**About this task**
Search the entries below for the string "azul" and copy the lines that hold it.

**Coordinate-based object records**
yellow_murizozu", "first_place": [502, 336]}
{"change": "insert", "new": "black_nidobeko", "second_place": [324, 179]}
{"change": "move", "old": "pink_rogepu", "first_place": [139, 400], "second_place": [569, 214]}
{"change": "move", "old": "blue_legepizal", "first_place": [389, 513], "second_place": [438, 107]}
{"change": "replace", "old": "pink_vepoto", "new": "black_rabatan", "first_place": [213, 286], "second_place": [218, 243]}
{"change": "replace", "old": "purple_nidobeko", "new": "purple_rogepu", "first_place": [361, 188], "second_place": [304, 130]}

* * *

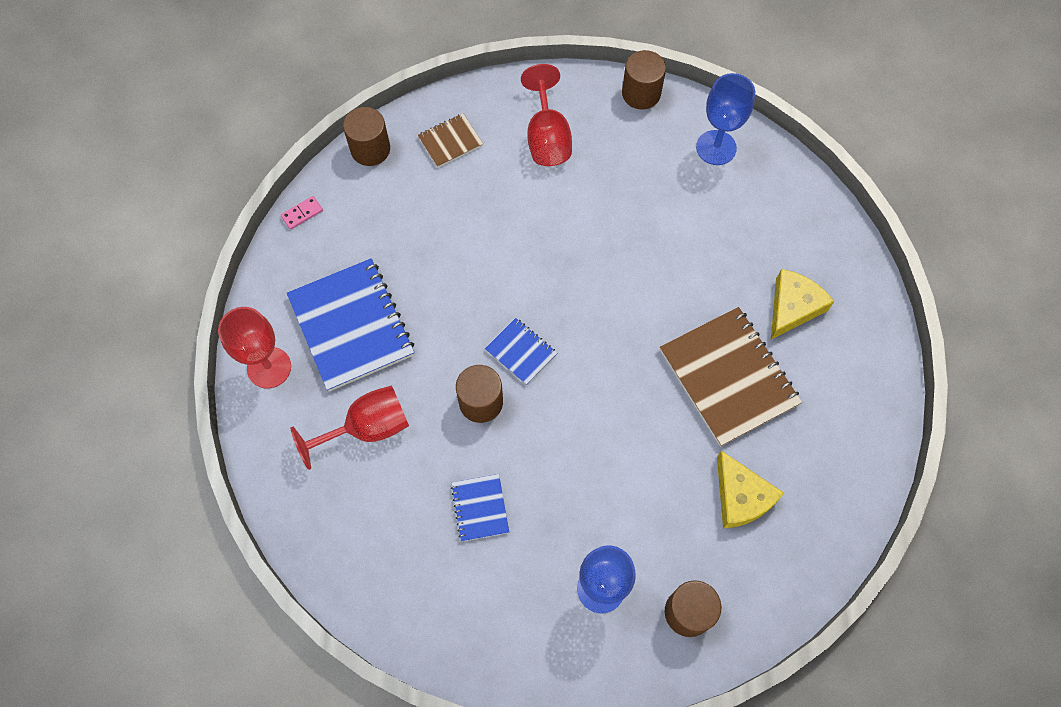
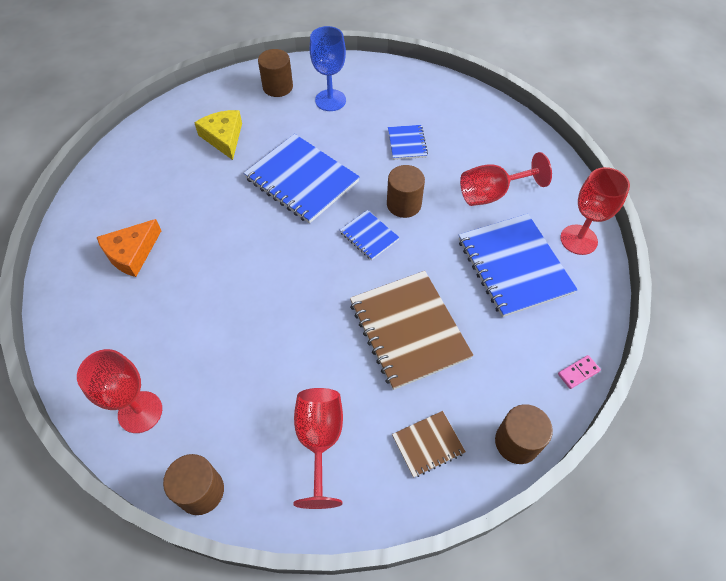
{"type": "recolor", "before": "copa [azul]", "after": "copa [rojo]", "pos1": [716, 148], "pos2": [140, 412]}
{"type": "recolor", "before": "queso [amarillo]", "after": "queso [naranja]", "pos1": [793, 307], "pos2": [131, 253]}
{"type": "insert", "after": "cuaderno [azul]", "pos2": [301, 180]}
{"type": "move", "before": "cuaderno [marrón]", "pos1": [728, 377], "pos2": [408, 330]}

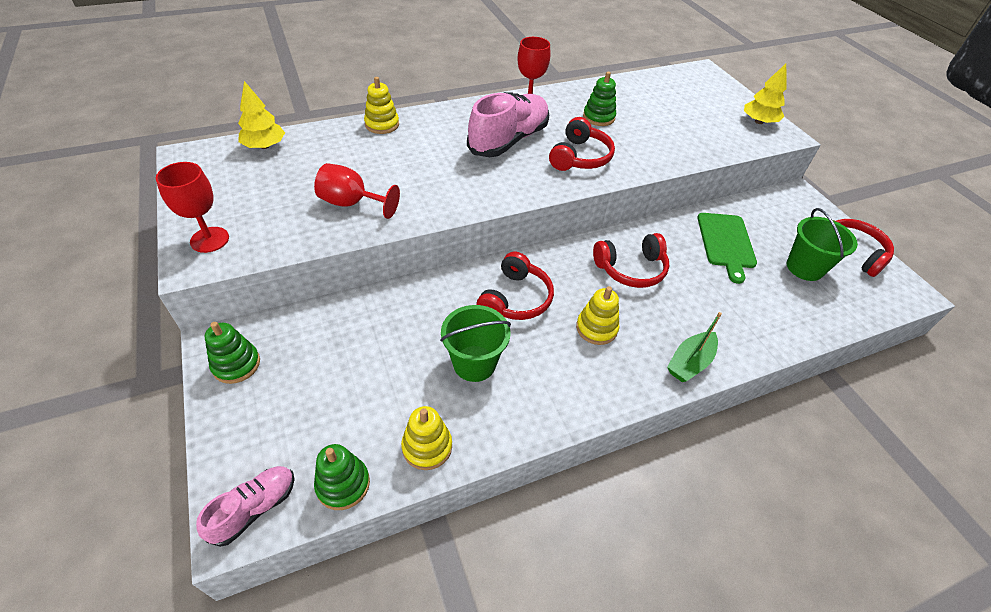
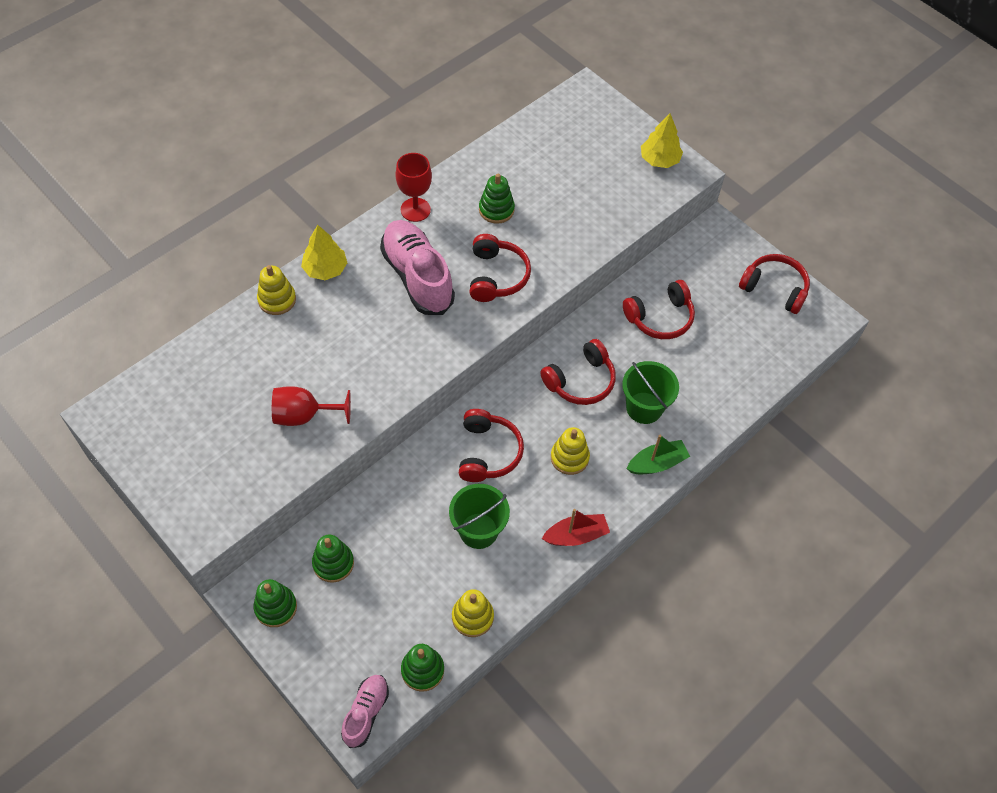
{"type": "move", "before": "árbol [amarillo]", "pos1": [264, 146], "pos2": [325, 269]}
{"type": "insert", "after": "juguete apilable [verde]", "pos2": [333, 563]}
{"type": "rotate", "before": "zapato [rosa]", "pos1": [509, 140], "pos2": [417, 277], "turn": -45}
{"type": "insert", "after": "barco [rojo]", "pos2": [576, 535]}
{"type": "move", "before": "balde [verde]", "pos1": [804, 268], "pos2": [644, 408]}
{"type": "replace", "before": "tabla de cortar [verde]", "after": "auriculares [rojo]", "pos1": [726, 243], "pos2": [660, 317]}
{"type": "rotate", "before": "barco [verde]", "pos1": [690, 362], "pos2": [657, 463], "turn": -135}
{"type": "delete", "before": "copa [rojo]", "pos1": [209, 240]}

==

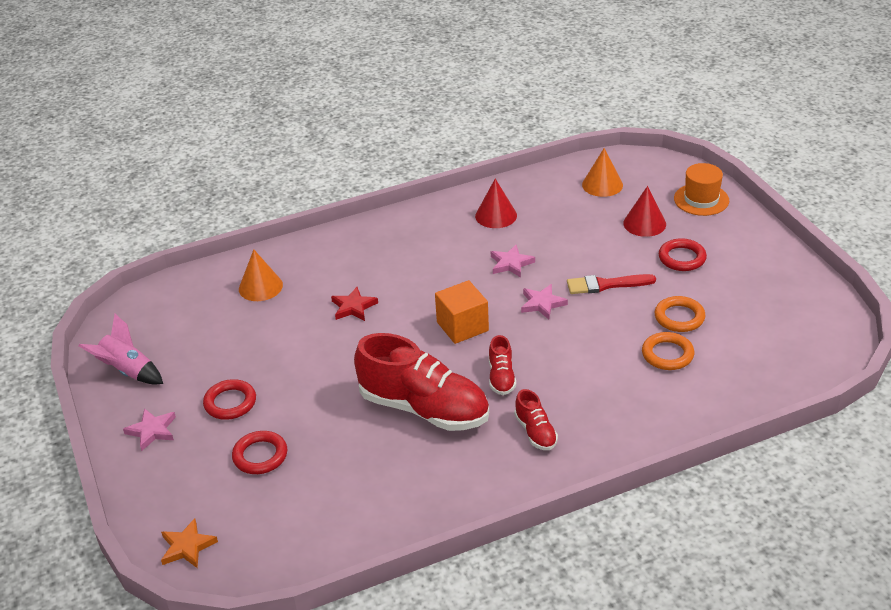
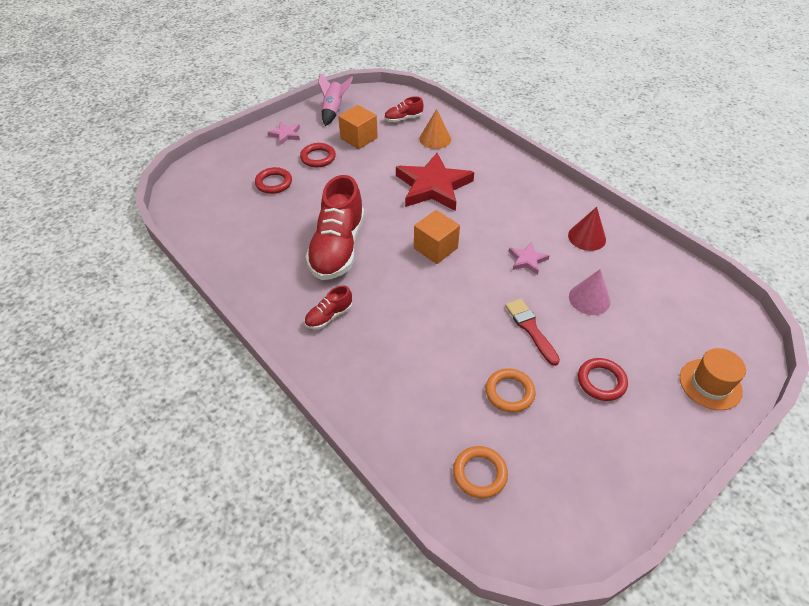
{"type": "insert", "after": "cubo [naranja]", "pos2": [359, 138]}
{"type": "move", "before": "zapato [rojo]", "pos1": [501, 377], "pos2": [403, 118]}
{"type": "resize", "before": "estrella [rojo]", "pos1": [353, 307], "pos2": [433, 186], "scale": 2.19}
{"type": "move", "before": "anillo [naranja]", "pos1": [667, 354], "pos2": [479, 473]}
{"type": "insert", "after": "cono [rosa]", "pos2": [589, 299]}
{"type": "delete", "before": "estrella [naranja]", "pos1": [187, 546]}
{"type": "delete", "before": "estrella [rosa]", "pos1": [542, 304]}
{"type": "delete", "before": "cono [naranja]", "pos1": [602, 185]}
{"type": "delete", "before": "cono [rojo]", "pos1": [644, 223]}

**Output of the exercise**
{"type": "recolor", "before": "copa [azul]", "after": "copa [rojo]", "pos1": [716, 148], "pos2": [140, 412]}
{"type": "insert", "after": "cuaderno [azul]", "pos2": [301, 180]}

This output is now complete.